Required work ::
Your answer should consist solely of the lines from the first line of the data through the line with "grey egg: [252,86,287,129]", each reproduced exactly.

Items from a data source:

┄┄┄┄┄┄

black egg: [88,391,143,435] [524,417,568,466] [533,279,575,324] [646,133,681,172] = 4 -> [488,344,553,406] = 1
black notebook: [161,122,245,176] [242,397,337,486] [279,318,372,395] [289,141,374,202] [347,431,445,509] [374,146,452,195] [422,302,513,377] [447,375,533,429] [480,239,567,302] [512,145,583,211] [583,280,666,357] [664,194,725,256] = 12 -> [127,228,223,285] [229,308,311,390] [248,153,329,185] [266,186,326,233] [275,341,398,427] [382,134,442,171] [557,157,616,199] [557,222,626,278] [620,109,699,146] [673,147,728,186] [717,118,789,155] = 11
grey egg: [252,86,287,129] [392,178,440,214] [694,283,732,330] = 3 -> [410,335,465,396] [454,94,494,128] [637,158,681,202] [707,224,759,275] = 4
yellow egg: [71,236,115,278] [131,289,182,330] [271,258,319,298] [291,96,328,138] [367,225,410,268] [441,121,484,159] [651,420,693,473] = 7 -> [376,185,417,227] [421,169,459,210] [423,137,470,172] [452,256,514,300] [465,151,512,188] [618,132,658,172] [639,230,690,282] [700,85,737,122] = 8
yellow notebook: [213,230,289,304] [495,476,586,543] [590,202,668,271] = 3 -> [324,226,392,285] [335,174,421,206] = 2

┄┄┄┄┄┄

Your solution ::
black egg: [88,391,143,435] [524,417,568,466] [533,279,575,324] [646,133,681,172] = 4 -> [488,344,553,406] = 1
black notebook: [161,122,245,176] [242,397,337,486] [279,318,372,395] [289,141,374,202] [347,431,445,509] [374,146,452,195] [422,302,513,377] [447,375,533,429] [480,239,567,302] [512,145,583,211] [583,280,666,357] [664,194,725,256] = 12 -> [127,228,223,285] [229,308,311,390] [248,153,329,185] [266,186,326,233] [275,341,398,427] [382,134,442,171] [557,157,616,199] [557,222,626,278] [620,109,699,146] [673,147,728,186] [717,118,789,155] = 11
grey egg: [252,86,287,129] [392,178,440,214] [694,283,732,330] = 3 -> [410,335,465,396] [454,94,494,128] [637,158,681,202] [707,224,759,275] = 4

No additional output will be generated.